↓↓↓

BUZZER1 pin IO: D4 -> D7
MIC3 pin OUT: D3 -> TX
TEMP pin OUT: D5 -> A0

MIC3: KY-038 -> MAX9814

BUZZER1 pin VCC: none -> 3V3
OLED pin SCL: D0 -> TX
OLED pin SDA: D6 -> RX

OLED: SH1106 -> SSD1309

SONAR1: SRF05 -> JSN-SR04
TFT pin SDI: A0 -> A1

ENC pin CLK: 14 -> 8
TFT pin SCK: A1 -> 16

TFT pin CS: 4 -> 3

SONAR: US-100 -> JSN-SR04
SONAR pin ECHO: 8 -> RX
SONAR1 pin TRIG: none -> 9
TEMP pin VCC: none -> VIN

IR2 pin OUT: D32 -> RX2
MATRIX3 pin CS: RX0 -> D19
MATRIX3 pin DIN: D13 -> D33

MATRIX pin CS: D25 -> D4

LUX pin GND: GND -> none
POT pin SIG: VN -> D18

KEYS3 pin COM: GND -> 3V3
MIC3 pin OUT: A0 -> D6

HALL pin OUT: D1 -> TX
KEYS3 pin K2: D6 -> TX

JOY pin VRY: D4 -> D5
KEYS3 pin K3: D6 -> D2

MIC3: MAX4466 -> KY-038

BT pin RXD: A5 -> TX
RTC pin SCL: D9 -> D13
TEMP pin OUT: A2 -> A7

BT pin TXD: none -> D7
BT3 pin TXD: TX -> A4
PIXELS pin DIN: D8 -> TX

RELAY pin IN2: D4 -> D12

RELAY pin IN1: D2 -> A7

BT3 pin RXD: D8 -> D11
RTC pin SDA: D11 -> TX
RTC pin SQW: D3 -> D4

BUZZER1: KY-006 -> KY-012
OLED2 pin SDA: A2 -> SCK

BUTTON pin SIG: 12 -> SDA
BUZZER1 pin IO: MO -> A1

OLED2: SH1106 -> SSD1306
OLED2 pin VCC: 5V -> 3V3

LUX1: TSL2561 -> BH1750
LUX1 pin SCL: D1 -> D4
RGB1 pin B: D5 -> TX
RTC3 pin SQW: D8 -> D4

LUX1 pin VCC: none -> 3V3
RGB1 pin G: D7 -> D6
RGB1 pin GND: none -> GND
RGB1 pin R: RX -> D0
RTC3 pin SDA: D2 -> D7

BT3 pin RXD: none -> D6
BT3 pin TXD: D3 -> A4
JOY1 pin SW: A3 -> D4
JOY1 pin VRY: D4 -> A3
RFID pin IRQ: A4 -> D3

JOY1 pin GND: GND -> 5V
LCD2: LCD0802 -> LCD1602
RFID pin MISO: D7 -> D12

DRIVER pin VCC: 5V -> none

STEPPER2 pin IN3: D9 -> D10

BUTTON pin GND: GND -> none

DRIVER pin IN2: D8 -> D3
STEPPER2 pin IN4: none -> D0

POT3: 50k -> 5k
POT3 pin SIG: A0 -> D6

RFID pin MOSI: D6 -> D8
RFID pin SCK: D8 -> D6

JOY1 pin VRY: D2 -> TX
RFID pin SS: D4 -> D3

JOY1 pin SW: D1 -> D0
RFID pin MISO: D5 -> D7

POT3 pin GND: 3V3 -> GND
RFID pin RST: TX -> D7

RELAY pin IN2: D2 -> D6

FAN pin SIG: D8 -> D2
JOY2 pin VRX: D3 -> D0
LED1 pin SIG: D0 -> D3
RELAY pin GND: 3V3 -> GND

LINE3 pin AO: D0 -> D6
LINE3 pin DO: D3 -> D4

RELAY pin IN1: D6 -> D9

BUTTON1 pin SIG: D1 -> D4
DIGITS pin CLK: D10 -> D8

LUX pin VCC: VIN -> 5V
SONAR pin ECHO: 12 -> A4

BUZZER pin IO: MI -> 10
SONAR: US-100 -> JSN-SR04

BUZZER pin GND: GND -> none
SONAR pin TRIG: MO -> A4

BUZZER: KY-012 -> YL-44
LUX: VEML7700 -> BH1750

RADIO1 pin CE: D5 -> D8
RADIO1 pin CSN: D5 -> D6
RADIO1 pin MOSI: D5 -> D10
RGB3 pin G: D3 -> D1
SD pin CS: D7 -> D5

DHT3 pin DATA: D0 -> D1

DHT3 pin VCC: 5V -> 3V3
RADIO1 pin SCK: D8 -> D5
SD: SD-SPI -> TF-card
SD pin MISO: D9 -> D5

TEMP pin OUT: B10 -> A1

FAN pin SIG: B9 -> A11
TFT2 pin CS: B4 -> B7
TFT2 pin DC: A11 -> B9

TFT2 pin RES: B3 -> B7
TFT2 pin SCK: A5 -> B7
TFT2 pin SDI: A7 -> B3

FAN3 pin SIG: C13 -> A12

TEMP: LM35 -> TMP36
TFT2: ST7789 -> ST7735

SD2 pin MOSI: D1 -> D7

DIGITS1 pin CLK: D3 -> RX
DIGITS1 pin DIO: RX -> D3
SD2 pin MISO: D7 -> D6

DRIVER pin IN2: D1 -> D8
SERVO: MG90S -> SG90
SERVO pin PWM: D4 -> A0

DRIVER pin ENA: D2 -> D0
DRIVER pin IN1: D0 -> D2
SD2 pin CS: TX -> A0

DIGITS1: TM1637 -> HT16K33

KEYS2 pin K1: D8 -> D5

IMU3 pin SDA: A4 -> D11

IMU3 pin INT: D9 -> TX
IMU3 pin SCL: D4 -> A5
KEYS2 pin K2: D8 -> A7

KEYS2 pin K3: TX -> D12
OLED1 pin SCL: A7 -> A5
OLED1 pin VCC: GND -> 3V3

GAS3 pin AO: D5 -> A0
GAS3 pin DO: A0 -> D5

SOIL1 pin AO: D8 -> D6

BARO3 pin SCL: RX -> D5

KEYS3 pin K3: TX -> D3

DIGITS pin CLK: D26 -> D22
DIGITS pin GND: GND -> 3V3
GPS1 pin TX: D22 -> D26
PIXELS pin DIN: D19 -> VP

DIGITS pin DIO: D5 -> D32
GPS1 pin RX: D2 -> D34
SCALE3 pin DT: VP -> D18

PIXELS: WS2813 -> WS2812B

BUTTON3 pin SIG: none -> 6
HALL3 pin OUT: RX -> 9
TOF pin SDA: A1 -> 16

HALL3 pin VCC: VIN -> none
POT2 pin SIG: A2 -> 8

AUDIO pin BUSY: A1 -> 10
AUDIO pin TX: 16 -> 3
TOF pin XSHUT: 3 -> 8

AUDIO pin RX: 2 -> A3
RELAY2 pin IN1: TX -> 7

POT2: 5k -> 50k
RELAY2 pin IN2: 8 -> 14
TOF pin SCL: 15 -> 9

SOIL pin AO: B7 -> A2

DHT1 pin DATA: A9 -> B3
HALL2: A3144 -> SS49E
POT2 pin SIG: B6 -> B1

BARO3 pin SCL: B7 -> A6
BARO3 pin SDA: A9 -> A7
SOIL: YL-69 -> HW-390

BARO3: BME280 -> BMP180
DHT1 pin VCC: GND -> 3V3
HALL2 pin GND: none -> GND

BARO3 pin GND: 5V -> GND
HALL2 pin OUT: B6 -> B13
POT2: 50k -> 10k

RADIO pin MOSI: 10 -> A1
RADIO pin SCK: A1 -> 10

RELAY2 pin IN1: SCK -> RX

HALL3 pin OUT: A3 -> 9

↑↑↑

▶ _Instructions to follow_
Every entry above should be returned exactly as written.

▶ _Exercise response_
BUZZER1 pin IO: D4 -> D7
MIC3 pin OUT: D3 -> TX
TEMP pin OUT: D5 -> A0

MIC3: KY-038 -> MAX9814

BUZZER1 pin VCC: none -> 3V3
OLED pin SCL: D0 -> TX
OLED pin SDA: D6 -> RX

OLED: SH1106 -> SSD1309

SONAR1: SRF05 -> JSN-SR04
TFT pin SDI: A0 -> A1

ENC pin CLK: 14 -> 8
TFT pin SCK: A1 -> 16

TFT pin CS: 4 -> 3

SONAR: US-100 -> JSN-SR04
SONAR pin ECHO: 8 -> RX
SONAR1 pin TRIG: none -> 9
TEMP pin VCC: none -> VIN

IR2 pin OUT: D32 -> RX2
MATRIX3 pin CS: RX0 -> D19
MATRIX3 pin DIN: D13 -> D33

MATRIX pin CS: D25 -> D4

LUX pin GND: GND -> none
POT pin SIG: VN -> D18

KEYS3 pin COM: GND -> 3V3
MIC3 pin OUT: A0 -> D6

HALL pin OUT: D1 -> TX
KEYS3 pin K2: D6 -> TX

JOY pin VRY: D4 -> D5
KEYS3 pin K3: D6 -> D2

MIC3: MAX4466 -> KY-038

BT pin RXD: A5 -> TX
RTC pin SCL: D9 -> D13
TEMP pin OUT: A2 -> A7

BT pin TXD: none -> D7
BT3 pin TXD: TX -> A4
PIXELS pin DIN: D8 -> TX

RELAY pin IN2: D4 -> D12

RELAY pin IN1: D2 -> A7

BT3 pin RXD: D8 -> D11
RTC pin SDA: D11 -> TX
RTC pin SQW: D3 -> D4

BUZZER1: KY-006 -> KY-012
OLED2 pin SDA: A2 -> SCK

BUTTON pin SIG: 12 -> SDA
BUZZER1 pin IO: MO -> A1

OLED2: SH1106 -> SSD1306
OLED2 pin VCC: 5V -> 3V3

LUX1: TSL2561 -> BH1750
LUX1 pin SCL: D1 -> D4
RGB1 pin B: D5 -> TX
RTC3 pin SQW: D8 -> D4

LUX1 pin VCC: none -> 3V3
RGB1 pin G: D7 -> D6
RGB1 pin GND: none -> GND
RGB1 pin R: RX -> D0
RTC3 pin SDA: D2 -> D7

BT3 pin RXD: none -> D6
BT3 pin TXD: D3 -> A4
JOY1 pin SW: A3 -> D4
JOY1 pin VRY: D4 -> A3
RFID pin IRQ: A4 -> D3

JOY1 pin GND: GND -> 5V
LCD2: LCD0802 -> LCD1602
RFID pin MISO: D7 -> D12

DRIVER pin VCC: 5V -> none

STEPPER2 pin IN3: D9 -> D10

BUTTON pin GND: GND -> none

DRIVER pin IN2: D8 -> D3
STEPPER2 pin IN4: none -> D0

POT3: 50k -> 5k
POT3 pin SIG: A0 -> D6

RFID pin MOSI: D6 -> D8
RFID pin SCK: D8 -> D6

JOY1 pin VRY: D2 -> TX
RFID pin SS: D4 -> D3

JOY1 pin SW: D1 -> D0
RFID pin MISO: D5 -> D7

POT3 pin GND: 3V3 -> GND
RFID pin RST: TX -> D7

RELAY pin IN2: D2 -> D6

FAN pin SIG: D8 -> D2
JOY2 pin VRX: D3 -> D0
LED1 pin SIG: D0 -> D3
RELAY pin GND: 3V3 -> GND

LINE3 pin AO: D0 -> D6
LINE3 pin DO: D3 -> D4

RELAY pin IN1: D6 -> D9

BUTTON1 pin SIG: D1 -> D4
DIGITS pin CLK: D10 -> D8

LUX pin VCC: VIN -> 5V
SONAR pin ECHO: 12 -> A4

BUZZER pin IO: MI -> 10
SONAR: US-100 -> JSN-SR04

BUZZER pin GND: GND -> none
SONAR pin TRIG: MO -> A4

BUZZER: KY-012 -> YL-44
LUX: VEML7700 -> BH1750

RADIO1 pin CE: D5 -> D8
RADIO1 pin CSN: D5 -> D6
RADIO1 pin MOSI: D5 -> D10
RGB3 pin G: D3 -> D1
SD pin CS: D7 -> D5

DHT3 pin DATA: D0 -> D1

DHT3 pin VCC: 5V -> 3V3
RADIO1 pin SCK: D8 -> D5
SD: SD-SPI -> TF-card
SD pin MISO: D9 -> D5

TEMP pin OUT: B10 -> A1

FAN pin SIG: B9 -> A11
TFT2 pin CS: B4 -> B7
TFT2 pin DC: A11 -> B9

TFT2 pin RES: B3 -> B7
TFT2 pin SCK: A5 -> B7
TFT2 pin SDI: A7 -> B3

FAN3 pin SIG: C13 -> A12

TEMP: LM35 -> TMP36
TFT2: ST7789 -> ST7735

SD2 pin MOSI: D1 -> D7

DIGITS1 pin CLK: D3 -> RX
DIGITS1 pin DIO: RX -> D3
SD2 pin MISO: D7 -> D6

DRIVER pin IN2: D1 -> D8
SERVO: MG90S -> SG90
SERVO pin PWM: D4 -> A0

DRIVER pin ENA: D2 -> D0
DRIVER pin IN1: D0 -> D2
SD2 pin CS: TX -> A0

DIGITS1: TM1637 -> HT16K33

KEYS2 pin K1: D8 -> D5

IMU3 pin SDA: A4 -> D11

IMU3 pin INT: D9 -> TX
IMU3 pin SCL: D4 -> A5
KEYS2 pin K2: D8 -> A7

KEYS2 pin K3: TX -> D12
OLED1 pin SCL: A7 -> A5
OLED1 pin VCC: GND -> 3V3

GAS3 pin AO: D5 -> A0
GAS3 pin DO: A0 -> D5

SOIL1 pin AO: D8 -> D6

BARO3 pin SCL: RX -> D5

KEYS3 pin K3: TX -> D3

DIGITS pin CLK: D26 -> D22
DIGITS pin GND: GND -> 3V3
GPS1 pin TX: D22 -> D26
PIXELS pin DIN: D19 -> VP

DIGITS pin DIO: D5 -> D32
GPS1 pin RX: D2 -> D34
SCALE3 pin DT: VP -> D18

PIXELS: WS2813 -> WS2812B

BUTTON3 pin SIG: none -> 6
HALL3 pin OUT: RX -> 9
TOF pin SDA: A1 -> 16

HALL3 pin VCC: VIN -> none
POT2 pin SIG: A2 -> 8

AUDIO pin BUSY: A1 -> 10
AUDIO pin TX: 16 -> 3
TOF pin XSHUT: 3 -> 8

AUDIO pin RX: 2 -> A3
RELAY2 pin IN1: TX -> 7

POT2: 5k -> 50k
RELAY2 pin IN2: 8 -> 14
TOF pin SCL: 15 -> 9

SOIL pin AO: B7 -> A2

DHT1 pin DATA: A9 -> B3
HALL2: A3144 -> SS49E
POT2 pin SIG: B6 -> B1

BARO3 pin SCL: B7 -> A6
BARO3 pin SDA: A9 -> A7
SOIL: YL-69 -> HW-390

BARO3: BME280 -> BMP180
DHT1 pin VCC: GND -> 3V3
HALL2 pin GND: none -> GND

BARO3 pin GND: 5V -> GND
HALL2 pin OUT: B6 -> B13
POT2: 50k -> 10k

RADIO pin MOSI: 10 -> A1
RADIO pin SCK: A1 -> 10

RELAY2 pin IN1: SCK -> RX

HALL3 pin OUT: A3 -> 9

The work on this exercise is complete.